======== Data in this exercise ========
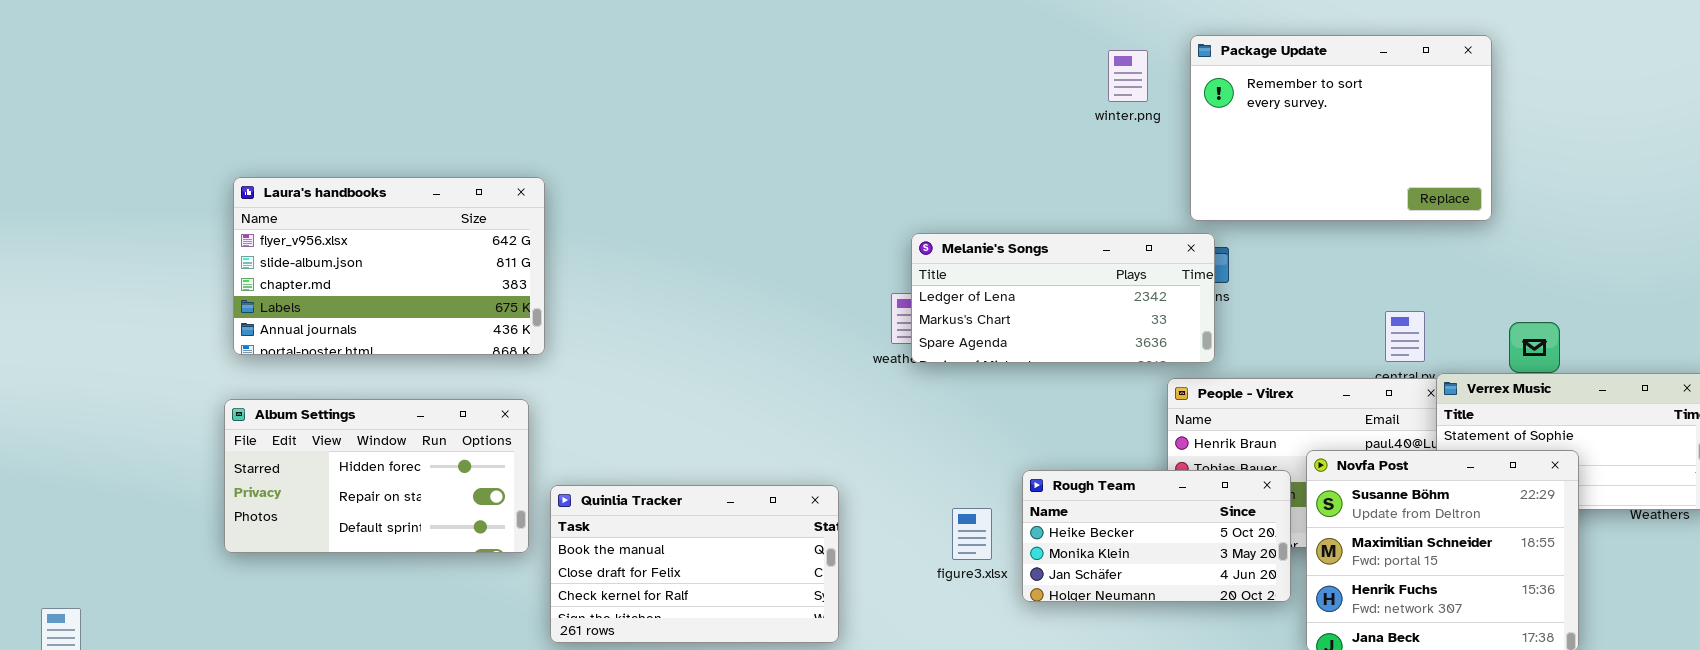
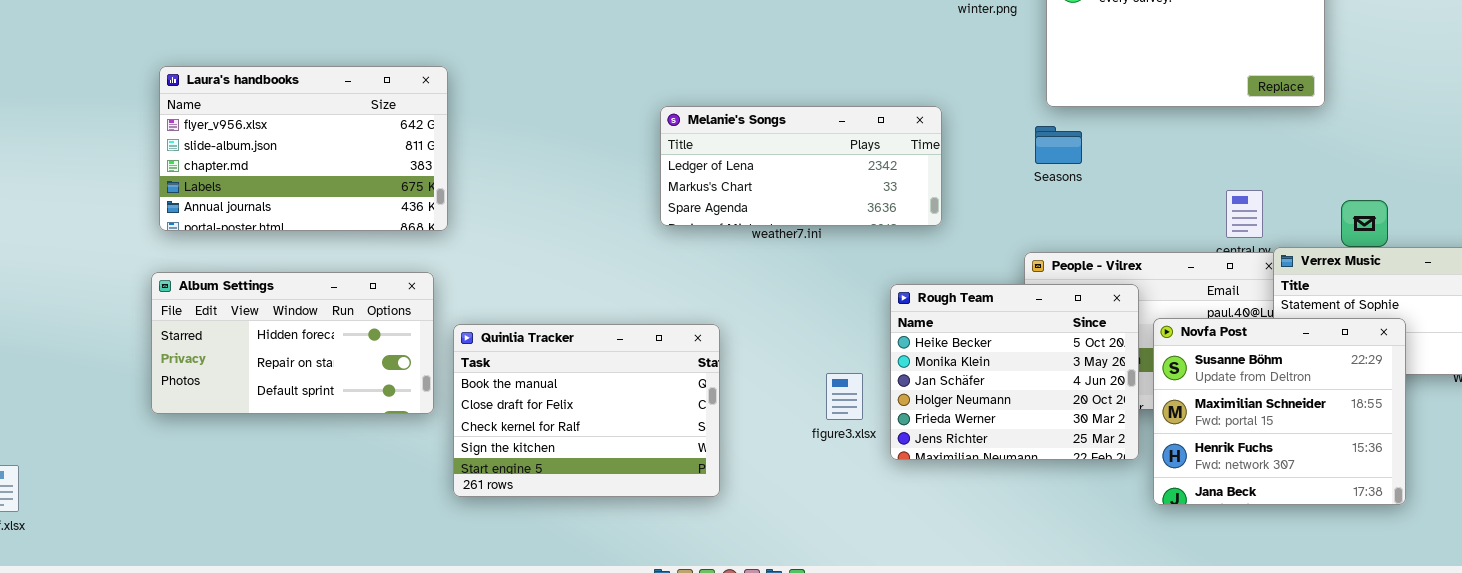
Melanie's Songs: [911,233,1215,363] -> [660,106,942,226], moved
Rough Team: [1022,470,1291,602] -> [890,284,1139,460], resized
Quinlia Tracker: [550,485,839,643] -> [453,324,720,497], resized

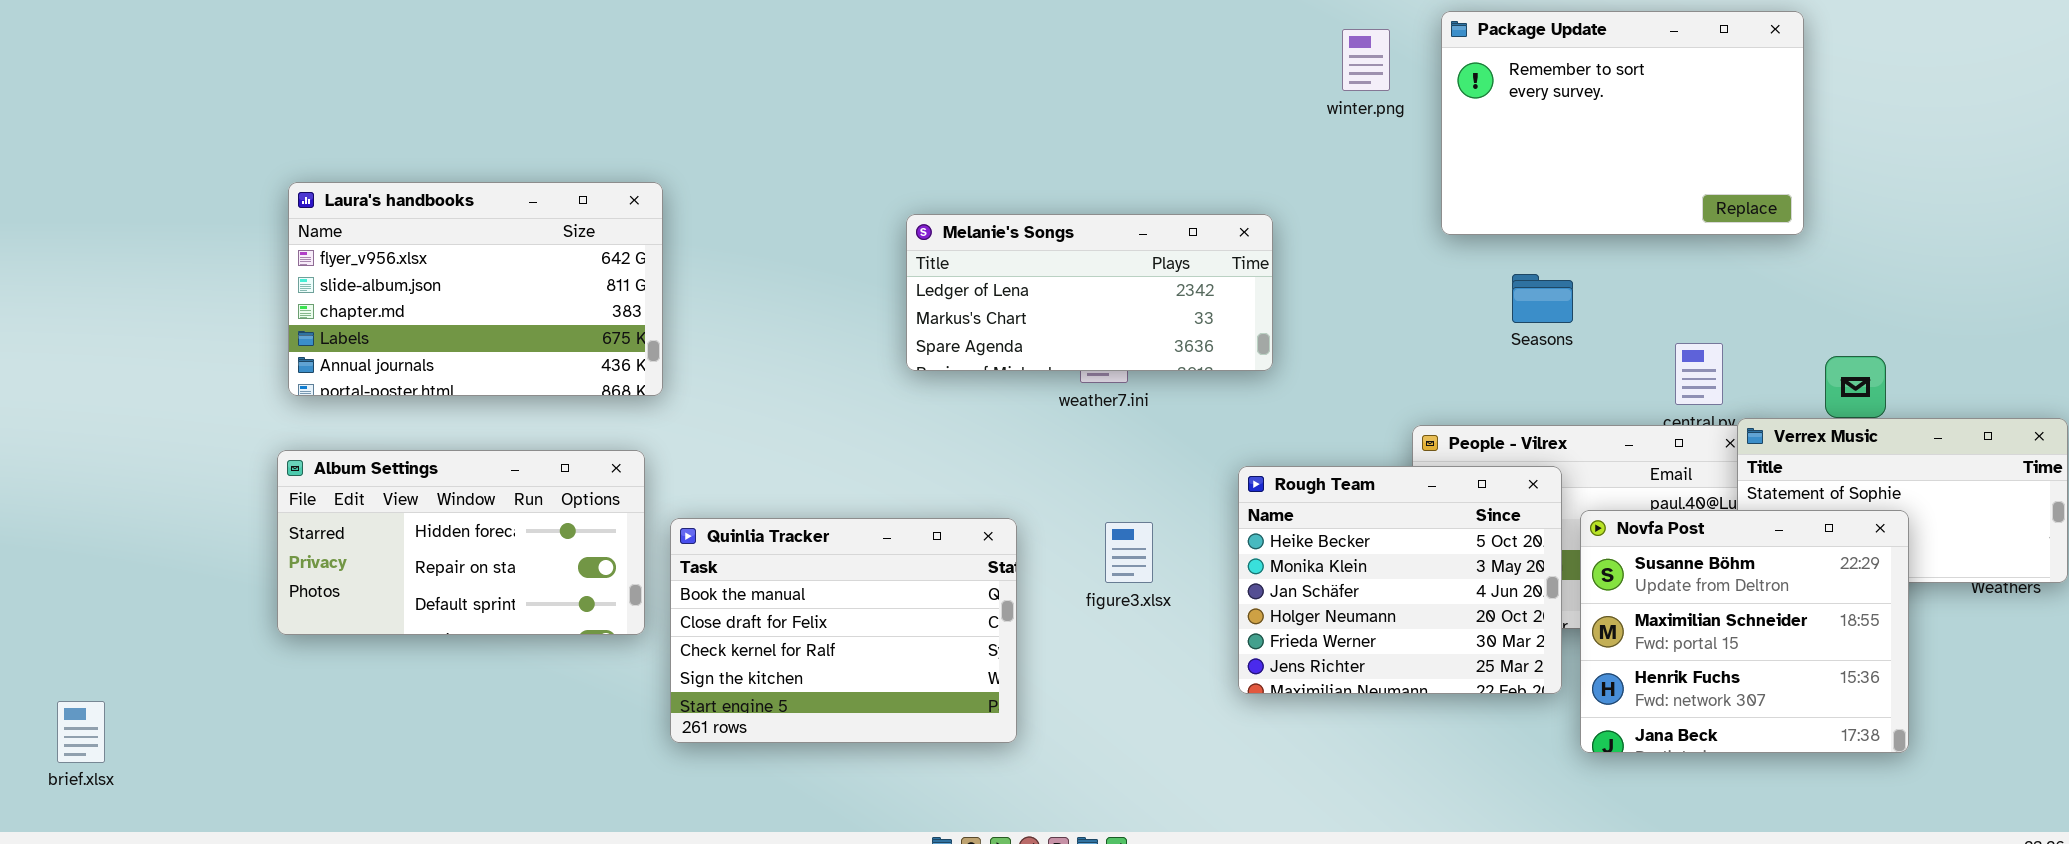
Melanie's Songs: [660,106,942,226] -> [906,214,1273,371], moved
Seasons: [1035,126,1082,164] -> [1512,274,1573,323], moved
figure3.xlsx: [826,373,863,420] -> [1105,522,1153,583], moved

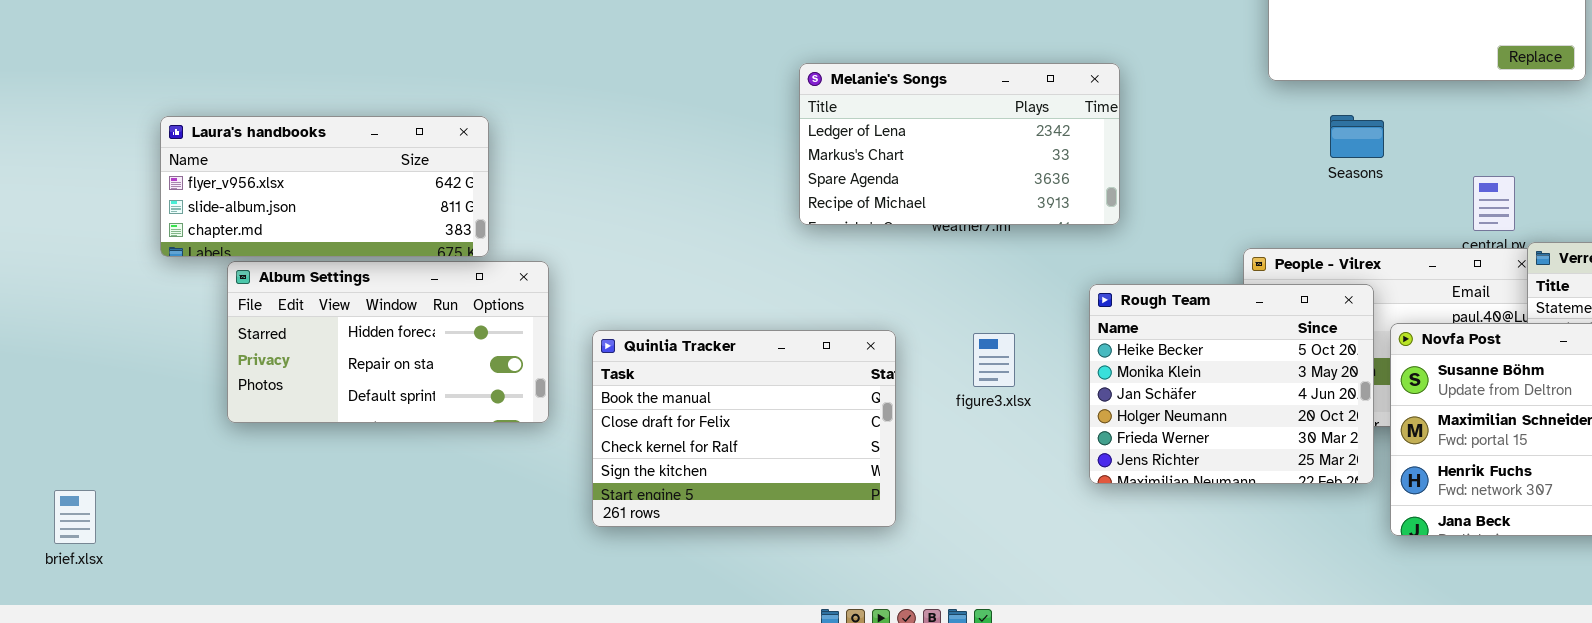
Laura's handbooks: [288,182,663,396] -> [160,116,489,257], moved, resized
Melanie's Songs: [906,214,1273,371] -> [799,63,1120,225], resized
Album Settings: [277,450,645,635] -> [227,261,549,423], moved

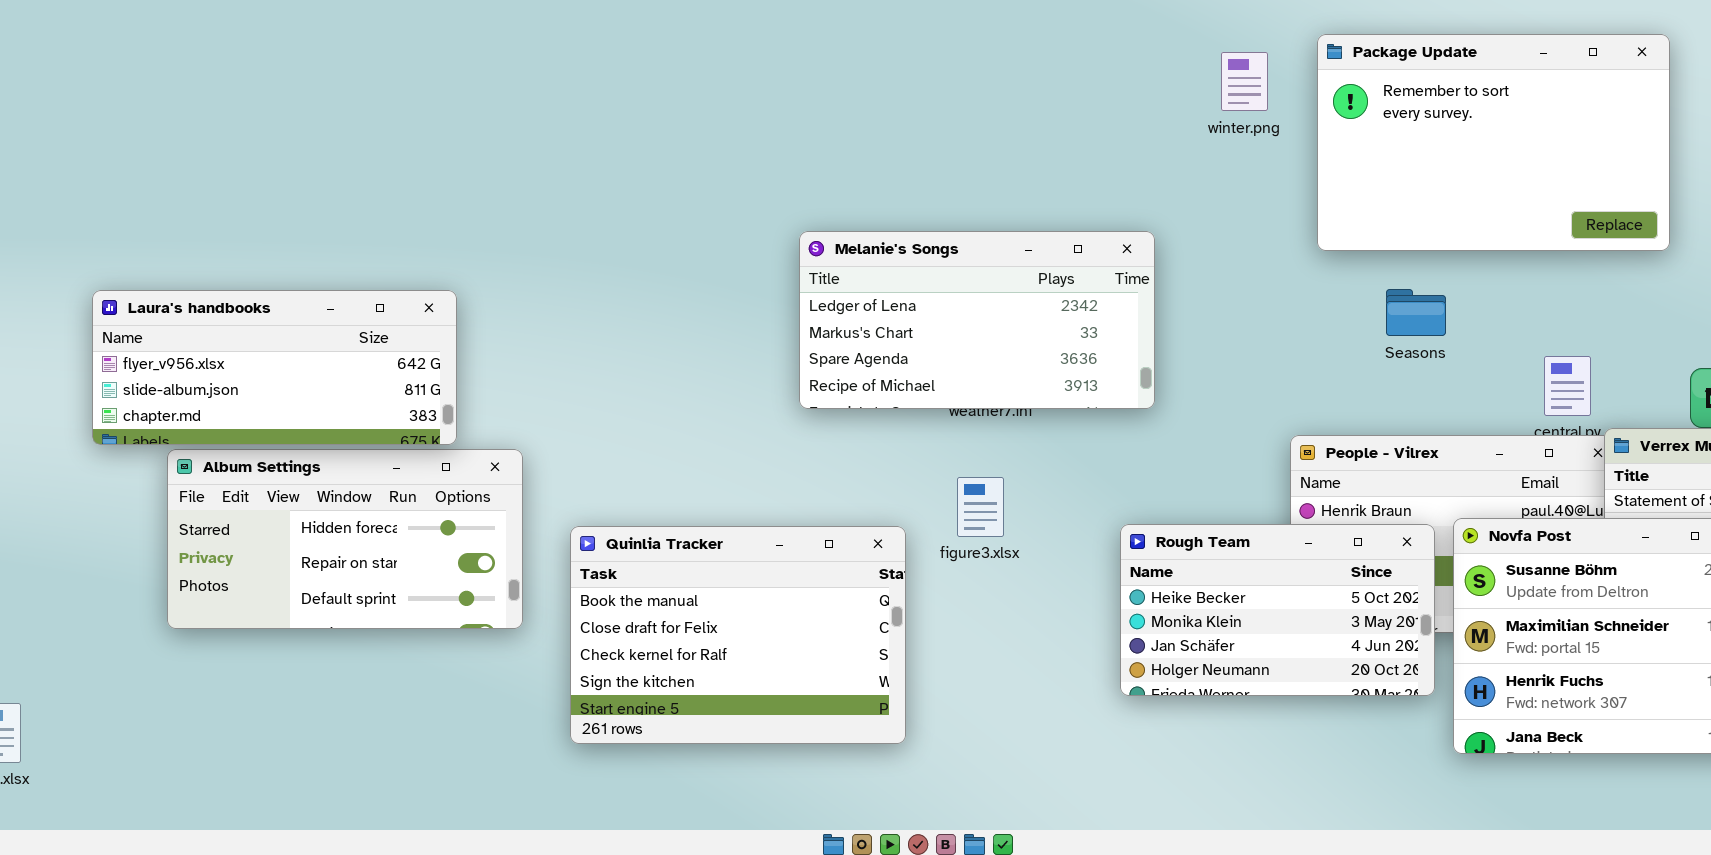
Rough Team: [1089,284,1374,484] -> [1120,524,1435,696], resized
figure3.xlsx: [973,333,1015,387] -> [957,477,1004,537], moved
========
### Directions for this task
Each line above that contains the word "Melanie" counts once; give the total and no other text.

### Result of the exercise
3